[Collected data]
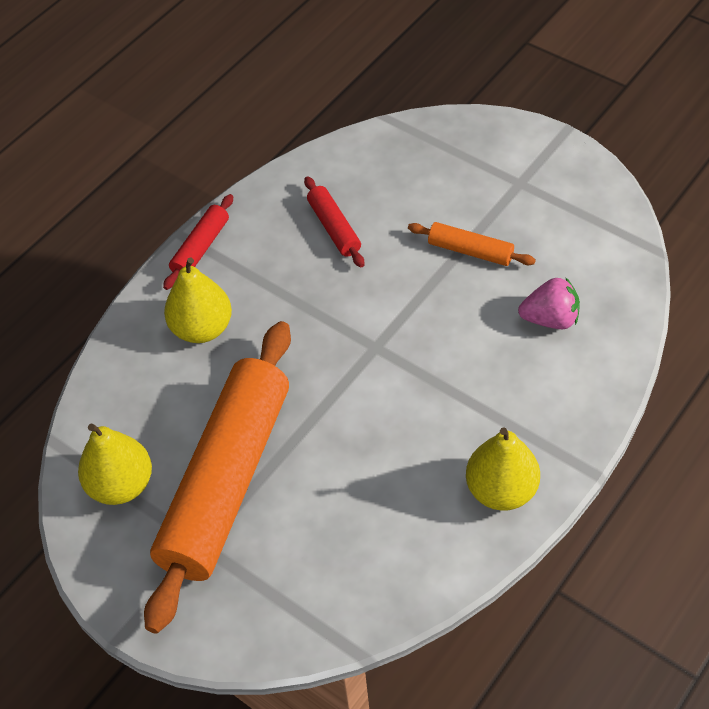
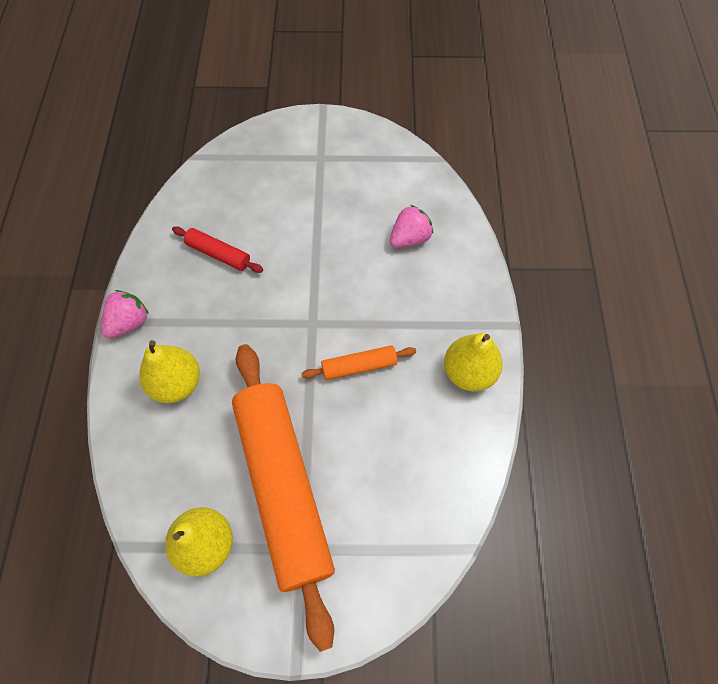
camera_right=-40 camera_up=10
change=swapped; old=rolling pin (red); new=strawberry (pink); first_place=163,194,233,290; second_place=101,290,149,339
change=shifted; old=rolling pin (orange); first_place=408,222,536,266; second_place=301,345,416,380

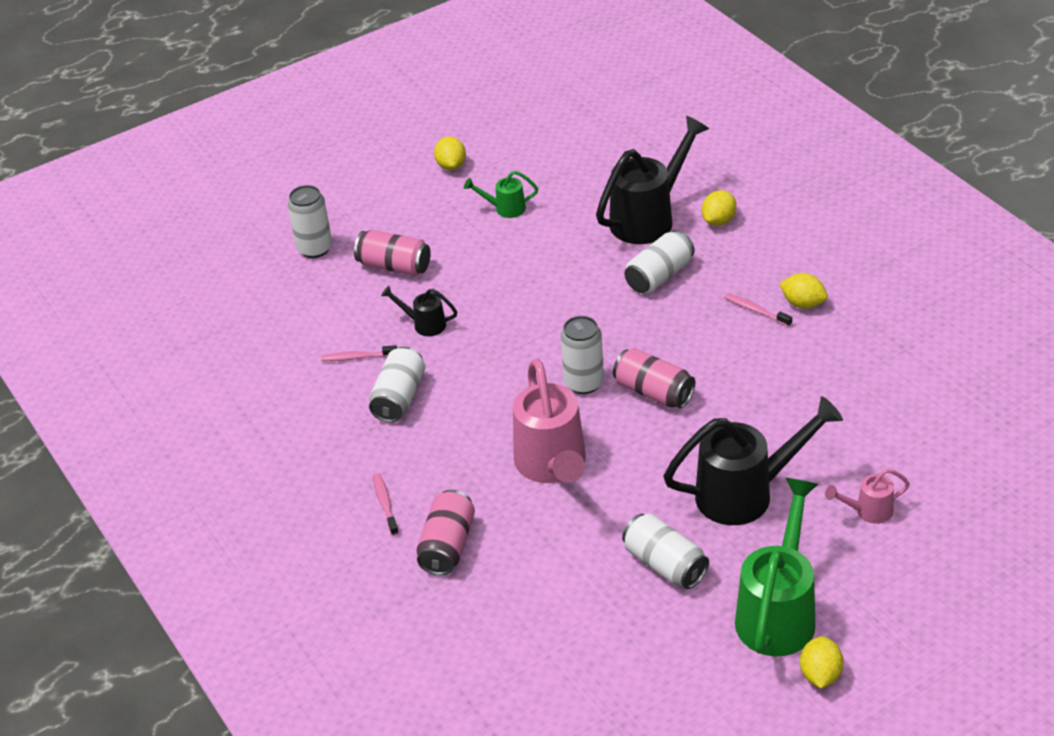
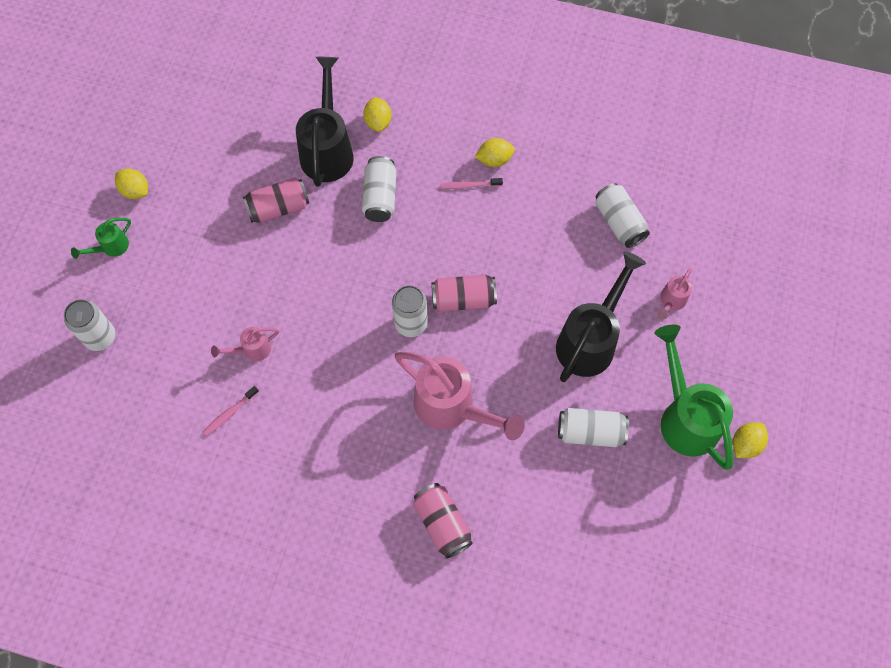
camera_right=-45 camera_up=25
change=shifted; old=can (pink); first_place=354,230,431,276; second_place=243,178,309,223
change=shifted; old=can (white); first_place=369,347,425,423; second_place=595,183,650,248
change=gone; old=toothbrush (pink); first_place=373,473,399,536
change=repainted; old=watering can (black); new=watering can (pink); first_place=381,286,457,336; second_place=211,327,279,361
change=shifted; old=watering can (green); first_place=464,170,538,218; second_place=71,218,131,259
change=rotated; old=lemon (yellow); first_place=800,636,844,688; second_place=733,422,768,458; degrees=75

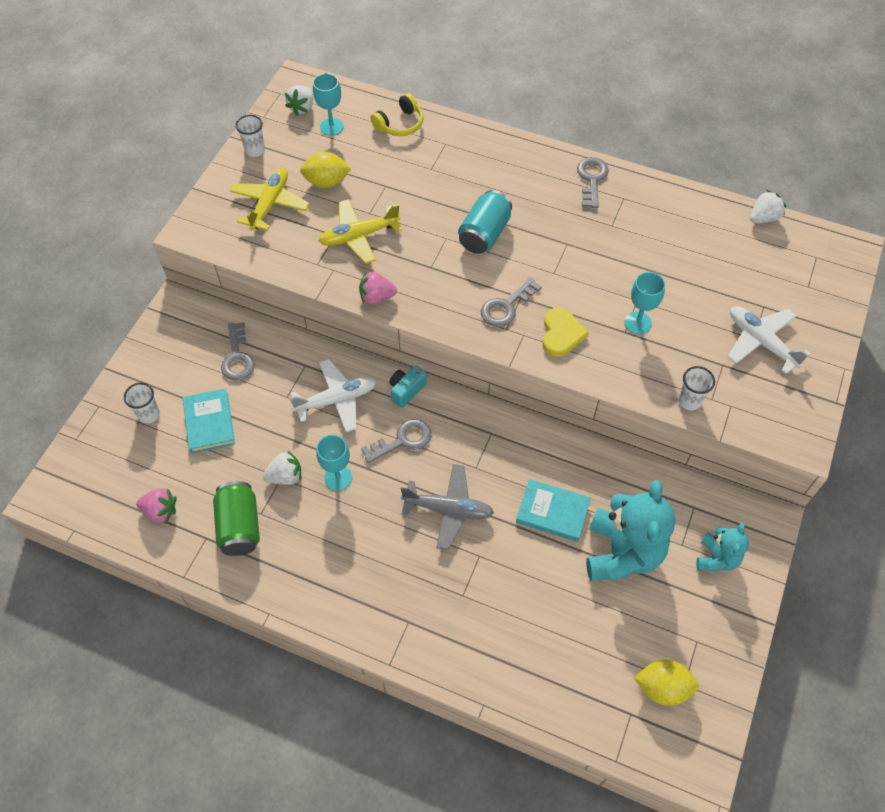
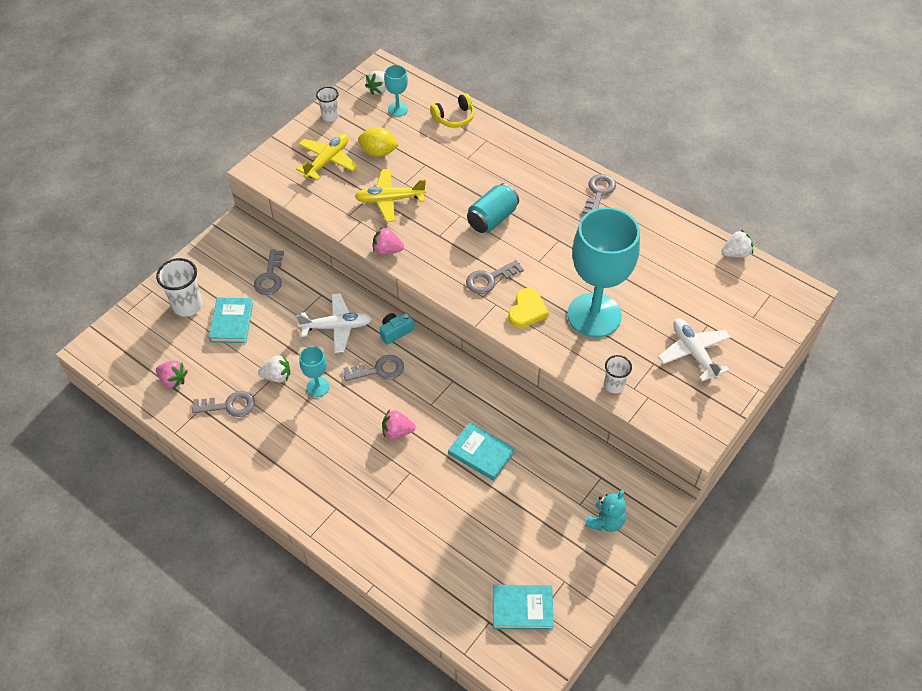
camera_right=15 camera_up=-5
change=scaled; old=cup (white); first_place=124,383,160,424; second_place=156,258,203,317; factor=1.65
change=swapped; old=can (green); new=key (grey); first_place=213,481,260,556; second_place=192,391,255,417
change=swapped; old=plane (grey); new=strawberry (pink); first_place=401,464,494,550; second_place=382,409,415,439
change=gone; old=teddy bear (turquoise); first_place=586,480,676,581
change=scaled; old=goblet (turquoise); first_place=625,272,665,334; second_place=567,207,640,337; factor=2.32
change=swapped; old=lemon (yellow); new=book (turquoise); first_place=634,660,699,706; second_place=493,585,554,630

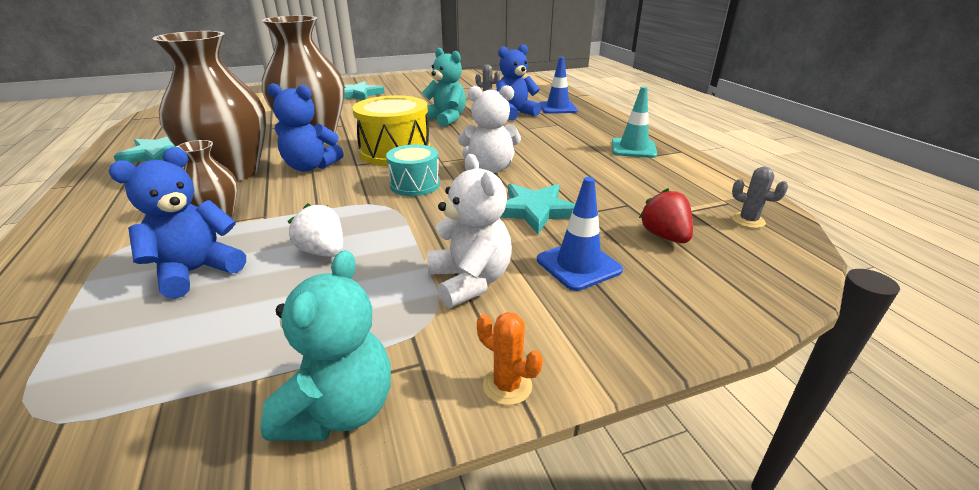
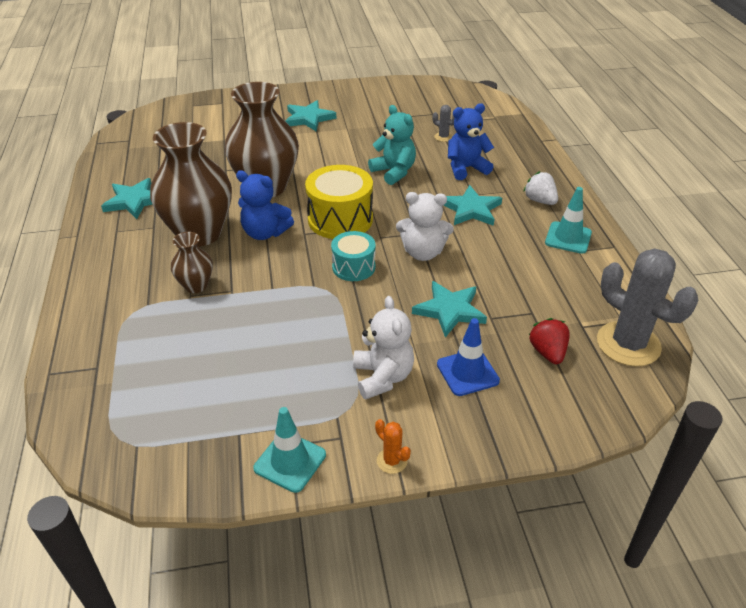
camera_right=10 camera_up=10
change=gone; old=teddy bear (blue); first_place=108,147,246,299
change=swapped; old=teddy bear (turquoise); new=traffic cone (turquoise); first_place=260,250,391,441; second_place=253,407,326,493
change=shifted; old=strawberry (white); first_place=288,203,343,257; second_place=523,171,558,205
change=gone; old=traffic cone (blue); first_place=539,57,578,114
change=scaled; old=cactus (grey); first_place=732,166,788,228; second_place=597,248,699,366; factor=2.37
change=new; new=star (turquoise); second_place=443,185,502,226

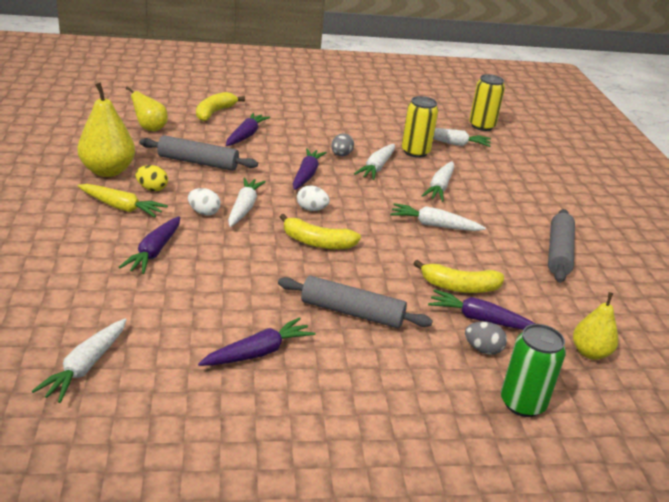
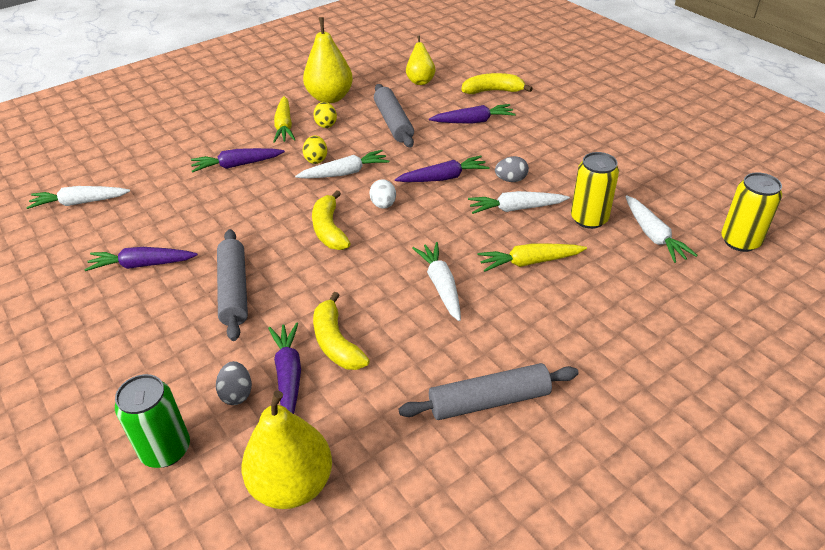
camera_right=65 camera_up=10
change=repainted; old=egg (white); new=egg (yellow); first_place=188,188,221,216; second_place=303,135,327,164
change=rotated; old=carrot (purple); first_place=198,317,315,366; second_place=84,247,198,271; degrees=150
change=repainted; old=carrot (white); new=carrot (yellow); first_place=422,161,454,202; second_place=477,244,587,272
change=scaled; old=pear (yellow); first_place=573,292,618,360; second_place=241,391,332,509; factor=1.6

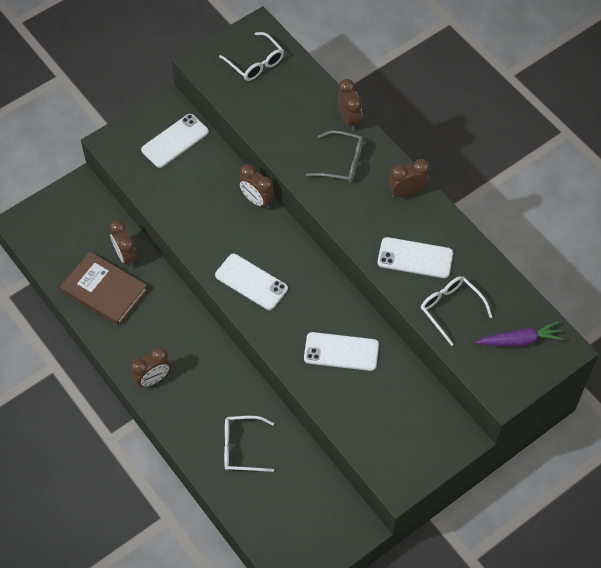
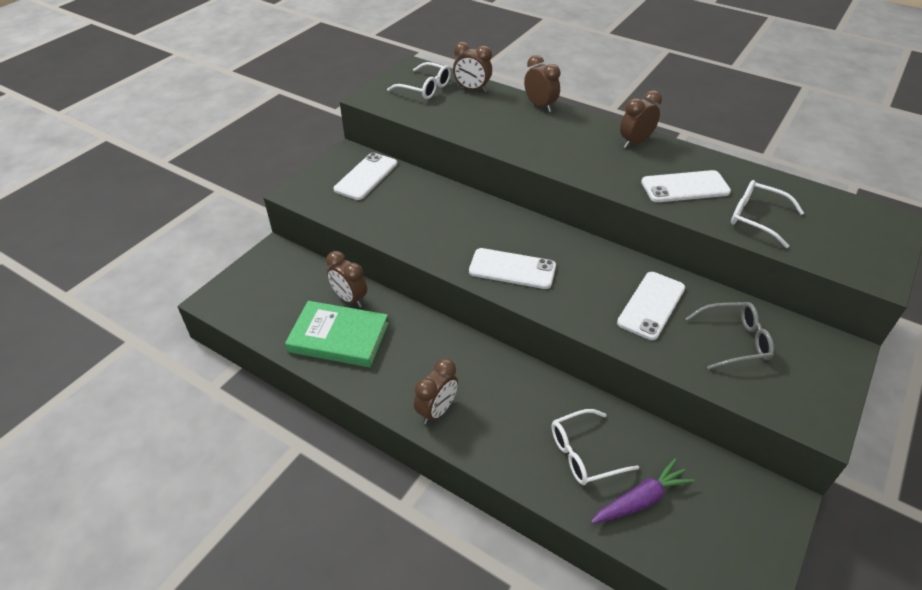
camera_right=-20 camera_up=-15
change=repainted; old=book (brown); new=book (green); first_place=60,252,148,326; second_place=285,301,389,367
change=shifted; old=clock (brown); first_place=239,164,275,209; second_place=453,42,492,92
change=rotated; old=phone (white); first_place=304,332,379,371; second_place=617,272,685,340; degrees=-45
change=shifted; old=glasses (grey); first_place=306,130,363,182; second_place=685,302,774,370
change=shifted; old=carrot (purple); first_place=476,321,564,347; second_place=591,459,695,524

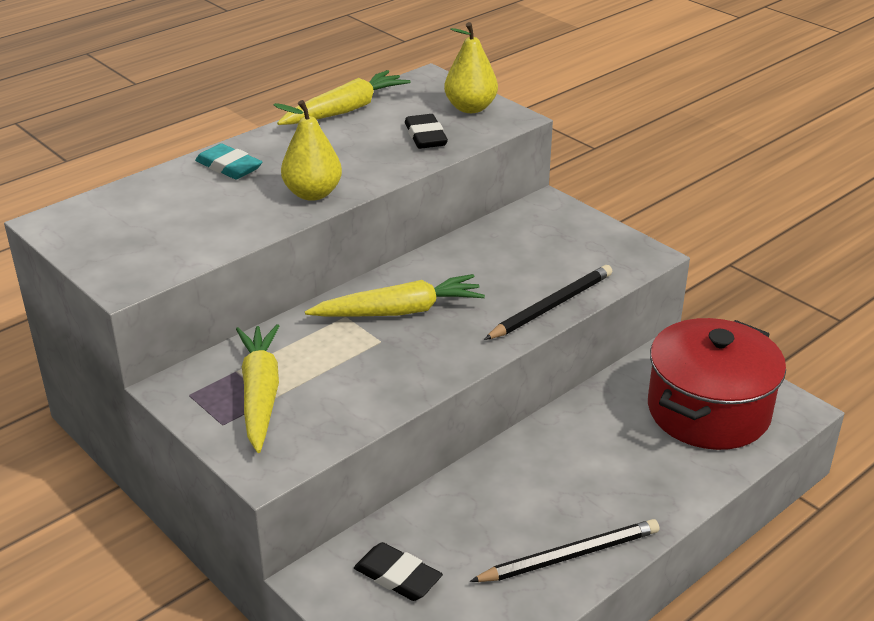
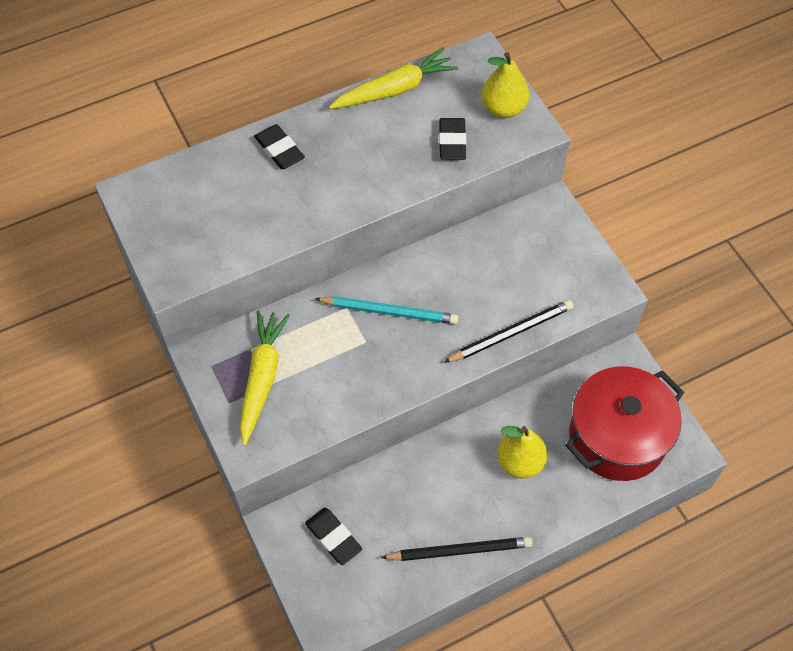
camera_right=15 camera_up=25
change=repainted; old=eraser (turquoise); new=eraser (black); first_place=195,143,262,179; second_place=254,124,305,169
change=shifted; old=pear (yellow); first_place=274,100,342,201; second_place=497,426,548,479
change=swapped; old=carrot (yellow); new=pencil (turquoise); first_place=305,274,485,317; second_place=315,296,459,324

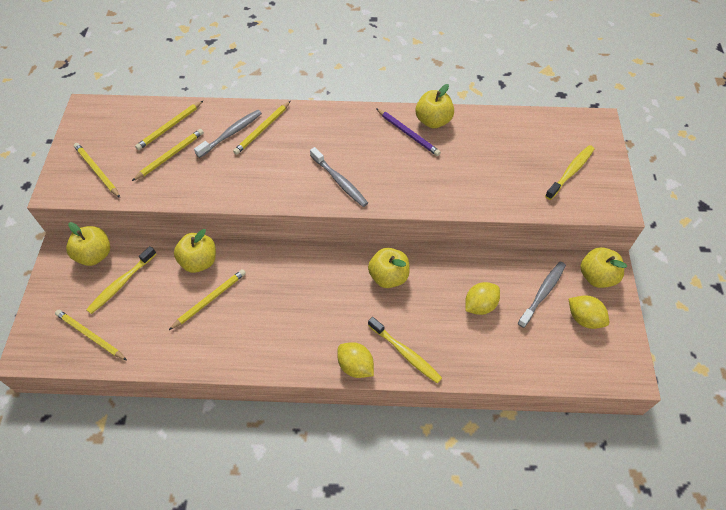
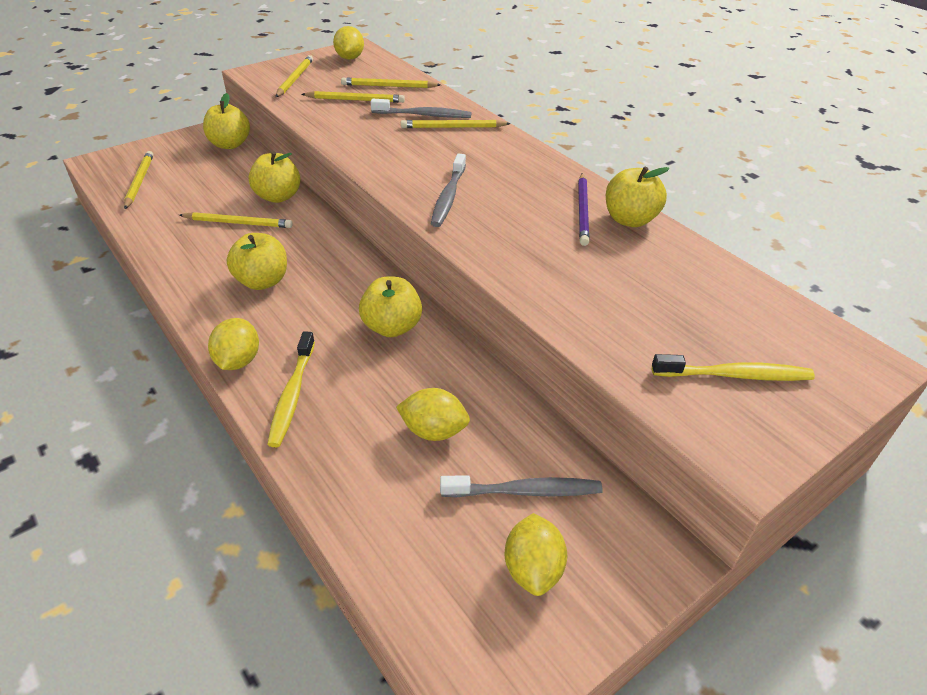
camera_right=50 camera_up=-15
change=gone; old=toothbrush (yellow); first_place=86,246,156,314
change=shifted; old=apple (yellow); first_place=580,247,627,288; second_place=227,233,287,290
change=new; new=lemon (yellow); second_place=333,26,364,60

▸ About this task
The response should consist of the lines above from the first through the one containing "change=gone; old=teddy bear (blue);", transcribed exactly, with every picture left out.

▸ Task output
camera_right=-40 camera_up=10
change=swapped; old=rolling pin (red); new=strawberry (pink); first_place=163,194,233,290; second_place=101,290,149,339
change=shifted; old=rolling pin (orange); first_place=408,222,536,266; second_place=301,345,416,380

camera_right=-45 camera_up=25
change=shifted; old=can (pink); first_place=354,230,431,276; second_place=243,178,309,223
change=shifted; old=can (white); first_place=369,347,425,423; second_place=595,183,650,248
change=gone; old=toothbrush (pink); first_place=373,473,399,536
change=repainted; old=watering can (black); new=watering can (pink); first_place=381,286,457,336; second_place=211,327,279,361
change=shifted; old=watering can (green); first_place=464,170,538,218; second_place=71,218,131,259
change=rotated; old=lemon (yellow); first_place=800,636,844,688; second_place=733,422,768,458; degrees=75

camera_right=15 camera_up=-5
change=scaled; old=cup (white); first_place=124,383,160,424; second_place=156,258,203,317; factor=1.65
change=swapped; old=can (green); new=key (grey); first_place=213,481,260,556; second_place=192,391,255,417
change=swapped; old=plane (grey); new=strawberry (pink); first_place=401,464,494,550; second_place=382,409,415,439
change=gone; old=teddy bear (turquoise); first_place=586,480,676,581
change=scaled; old=goblet (turquoise); first_place=625,272,665,334; second_place=567,207,640,337; factor=2.32
change=swapped; old=lemon (yellow); new=book (turquoise); first_place=634,660,699,706; second_place=493,585,554,630

camera_right=10 camera_up=10
change=gone; old=teddy bear (blue); first_place=108,147,246,299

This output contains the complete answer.